**Dataset content**:
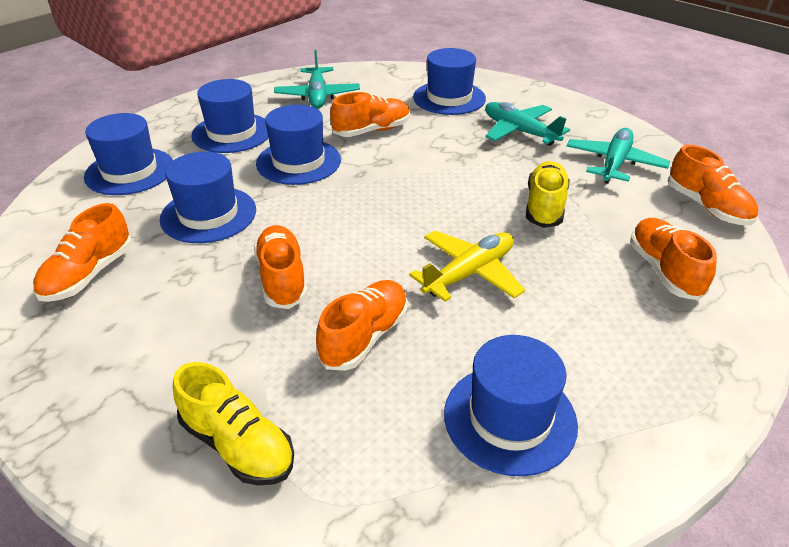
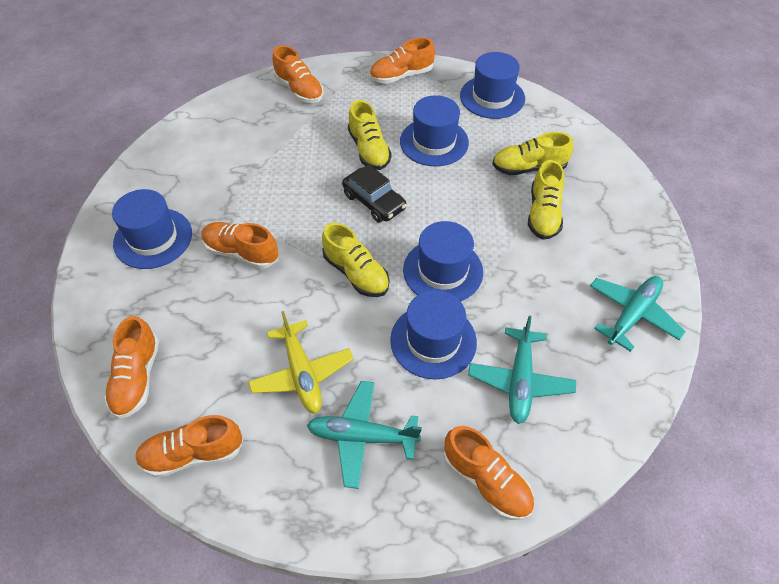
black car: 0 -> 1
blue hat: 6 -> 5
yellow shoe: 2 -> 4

--

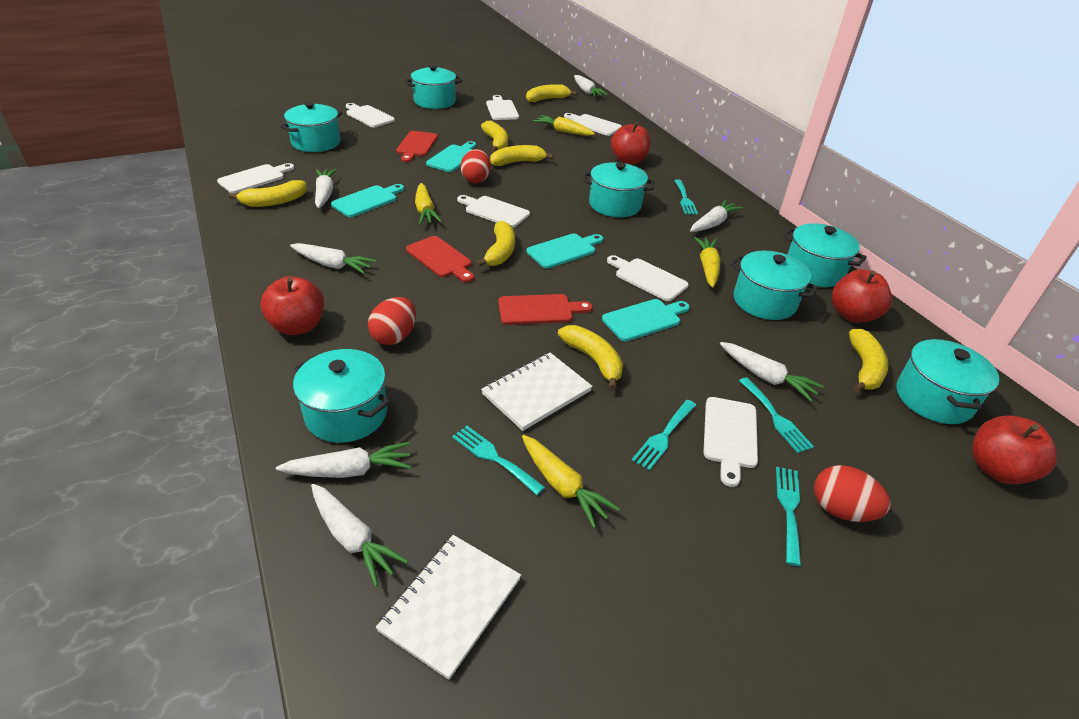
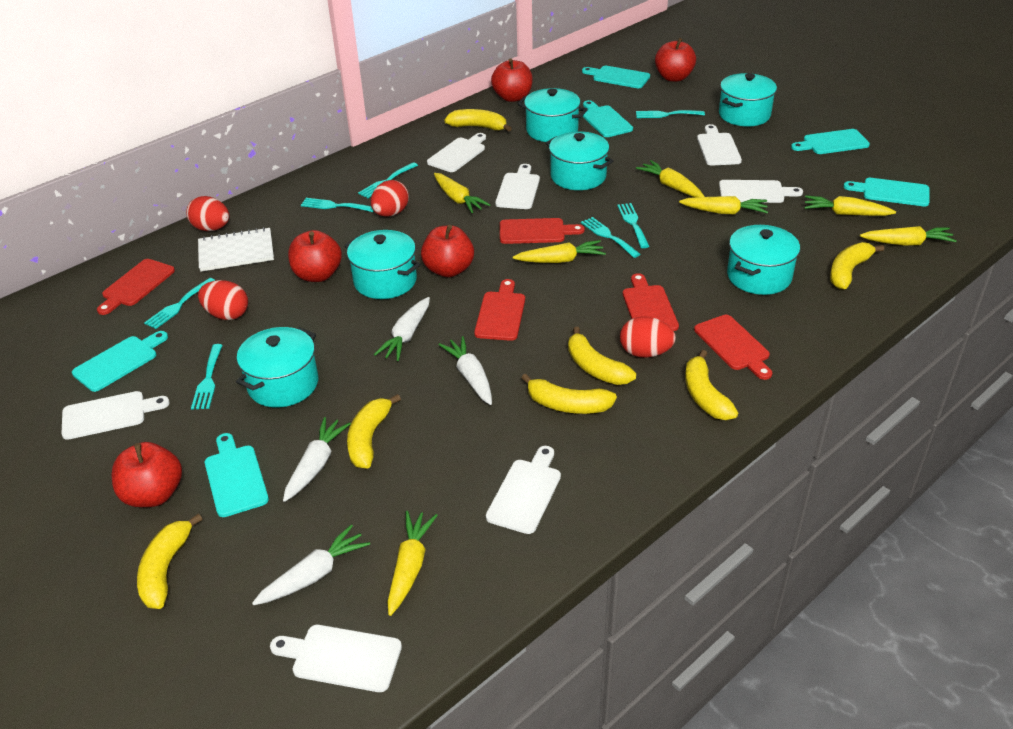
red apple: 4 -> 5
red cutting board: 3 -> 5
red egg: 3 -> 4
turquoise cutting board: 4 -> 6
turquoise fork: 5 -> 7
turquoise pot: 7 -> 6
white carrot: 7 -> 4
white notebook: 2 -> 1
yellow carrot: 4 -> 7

**Task details**:
Look at the records above. Copy every line where the string "cutting" occurs.

**Output of the exercise**:
red cutting board: 3 -> 5
turquoise cutting board: 4 -> 6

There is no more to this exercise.